**Problem**
Starting with the first line and ending with the one that holds "(438, 263) = (450, 250): brown", retype the entries exactly.

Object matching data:
━━━━━━━━━━

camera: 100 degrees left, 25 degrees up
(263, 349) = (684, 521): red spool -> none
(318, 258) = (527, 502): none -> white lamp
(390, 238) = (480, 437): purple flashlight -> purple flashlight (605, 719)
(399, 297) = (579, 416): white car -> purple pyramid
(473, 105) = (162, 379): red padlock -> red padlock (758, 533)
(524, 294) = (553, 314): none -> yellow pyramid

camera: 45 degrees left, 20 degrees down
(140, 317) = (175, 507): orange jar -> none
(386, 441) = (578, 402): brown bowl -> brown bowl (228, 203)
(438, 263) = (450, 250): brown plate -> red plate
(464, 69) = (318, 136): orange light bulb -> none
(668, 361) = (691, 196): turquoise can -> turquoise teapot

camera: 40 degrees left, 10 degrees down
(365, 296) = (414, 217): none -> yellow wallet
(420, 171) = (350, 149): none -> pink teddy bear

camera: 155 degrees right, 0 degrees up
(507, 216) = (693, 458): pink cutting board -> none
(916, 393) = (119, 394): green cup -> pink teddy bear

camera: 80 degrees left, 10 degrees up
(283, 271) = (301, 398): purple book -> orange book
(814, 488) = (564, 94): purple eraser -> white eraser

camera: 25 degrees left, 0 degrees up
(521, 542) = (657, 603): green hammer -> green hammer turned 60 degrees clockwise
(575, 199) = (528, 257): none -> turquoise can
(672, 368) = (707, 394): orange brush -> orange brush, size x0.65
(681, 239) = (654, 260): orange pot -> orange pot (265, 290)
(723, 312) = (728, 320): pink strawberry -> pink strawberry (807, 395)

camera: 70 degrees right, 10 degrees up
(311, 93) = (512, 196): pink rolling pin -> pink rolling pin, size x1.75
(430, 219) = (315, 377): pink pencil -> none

━━━━━━━━━━

**Expected answer**
camera: 100 degrees left, 25 degrees up
(263, 349) = (684, 521): red spool -> none
(318, 258) = (527, 502): none -> white lamp
(390, 238) = (480, 437): purple flashlight -> purple flashlight (605, 719)
(399, 297) = (579, 416): white car -> purple pyramid
(473, 105) = (162, 379): red padlock -> red padlock (758, 533)
(524, 294) = (553, 314): none -> yellow pyramid

camera: 45 degrees left, 20 degrees down
(140, 317) = (175, 507): orange jar -> none
(386, 441) = (578, 402): brown bowl -> brown bowl (228, 203)
(438, 263) = (450, 250): brown plate -> red plate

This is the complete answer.